* [Data rows]:
* * *
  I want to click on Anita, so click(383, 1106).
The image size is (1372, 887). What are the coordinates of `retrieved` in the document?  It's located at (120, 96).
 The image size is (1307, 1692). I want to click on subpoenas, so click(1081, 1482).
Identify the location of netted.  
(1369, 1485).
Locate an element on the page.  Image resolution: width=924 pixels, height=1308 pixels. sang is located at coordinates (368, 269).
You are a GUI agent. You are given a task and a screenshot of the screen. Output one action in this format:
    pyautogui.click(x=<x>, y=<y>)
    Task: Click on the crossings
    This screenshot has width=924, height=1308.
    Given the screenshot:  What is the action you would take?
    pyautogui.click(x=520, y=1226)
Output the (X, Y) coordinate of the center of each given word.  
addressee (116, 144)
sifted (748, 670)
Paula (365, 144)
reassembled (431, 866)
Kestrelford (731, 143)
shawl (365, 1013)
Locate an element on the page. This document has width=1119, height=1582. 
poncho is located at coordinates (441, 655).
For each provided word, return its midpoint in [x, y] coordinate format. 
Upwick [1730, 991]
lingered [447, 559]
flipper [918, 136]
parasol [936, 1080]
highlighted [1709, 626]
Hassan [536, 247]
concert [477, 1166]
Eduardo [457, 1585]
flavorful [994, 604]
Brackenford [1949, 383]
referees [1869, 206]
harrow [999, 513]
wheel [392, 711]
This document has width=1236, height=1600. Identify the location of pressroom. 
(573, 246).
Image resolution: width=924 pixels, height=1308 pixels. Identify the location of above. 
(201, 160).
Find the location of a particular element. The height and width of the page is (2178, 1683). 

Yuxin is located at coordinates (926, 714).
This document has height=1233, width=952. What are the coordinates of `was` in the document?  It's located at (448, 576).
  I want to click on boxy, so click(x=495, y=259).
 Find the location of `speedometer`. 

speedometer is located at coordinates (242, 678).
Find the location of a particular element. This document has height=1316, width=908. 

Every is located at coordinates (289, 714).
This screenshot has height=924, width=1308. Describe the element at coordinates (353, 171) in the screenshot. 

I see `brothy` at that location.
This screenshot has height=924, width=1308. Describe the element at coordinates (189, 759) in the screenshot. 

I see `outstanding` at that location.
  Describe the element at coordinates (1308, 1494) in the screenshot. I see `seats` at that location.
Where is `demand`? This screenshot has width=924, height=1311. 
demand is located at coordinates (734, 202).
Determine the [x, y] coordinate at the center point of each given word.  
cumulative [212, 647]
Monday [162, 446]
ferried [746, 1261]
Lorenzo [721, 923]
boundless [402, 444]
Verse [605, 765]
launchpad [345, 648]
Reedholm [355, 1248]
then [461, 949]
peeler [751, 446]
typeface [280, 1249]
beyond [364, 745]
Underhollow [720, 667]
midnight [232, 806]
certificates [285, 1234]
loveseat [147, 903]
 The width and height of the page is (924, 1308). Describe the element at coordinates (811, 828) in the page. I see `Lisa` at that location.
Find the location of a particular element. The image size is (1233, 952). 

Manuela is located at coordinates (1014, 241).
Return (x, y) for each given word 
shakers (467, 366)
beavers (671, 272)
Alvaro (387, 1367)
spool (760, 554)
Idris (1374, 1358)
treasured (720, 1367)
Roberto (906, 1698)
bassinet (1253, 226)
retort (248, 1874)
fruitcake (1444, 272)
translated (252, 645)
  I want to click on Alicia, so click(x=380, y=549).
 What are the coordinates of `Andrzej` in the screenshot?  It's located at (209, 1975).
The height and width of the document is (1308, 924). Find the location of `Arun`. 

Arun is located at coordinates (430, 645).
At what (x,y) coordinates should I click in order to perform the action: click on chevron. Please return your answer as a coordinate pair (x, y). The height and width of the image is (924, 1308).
* * *
* [Objective]: Write out the records above exactly, starting at the line with "bassinet (1253, 226)" and continuing up to and including the line with "Arun is located at coordinates (430, 645).".

* [Response to this exercise]:
bassinet (1253, 226)
retort (248, 1874)
fruitcake (1444, 272)
translated (252, 645)
  I want to click on Alicia, so click(x=380, y=549).
 What are the coordinates of `Andrzej` in the screenshot?  It's located at (209, 1975).
The height and width of the document is (1308, 924). Find the location of `Arun`. 

Arun is located at coordinates (430, 645).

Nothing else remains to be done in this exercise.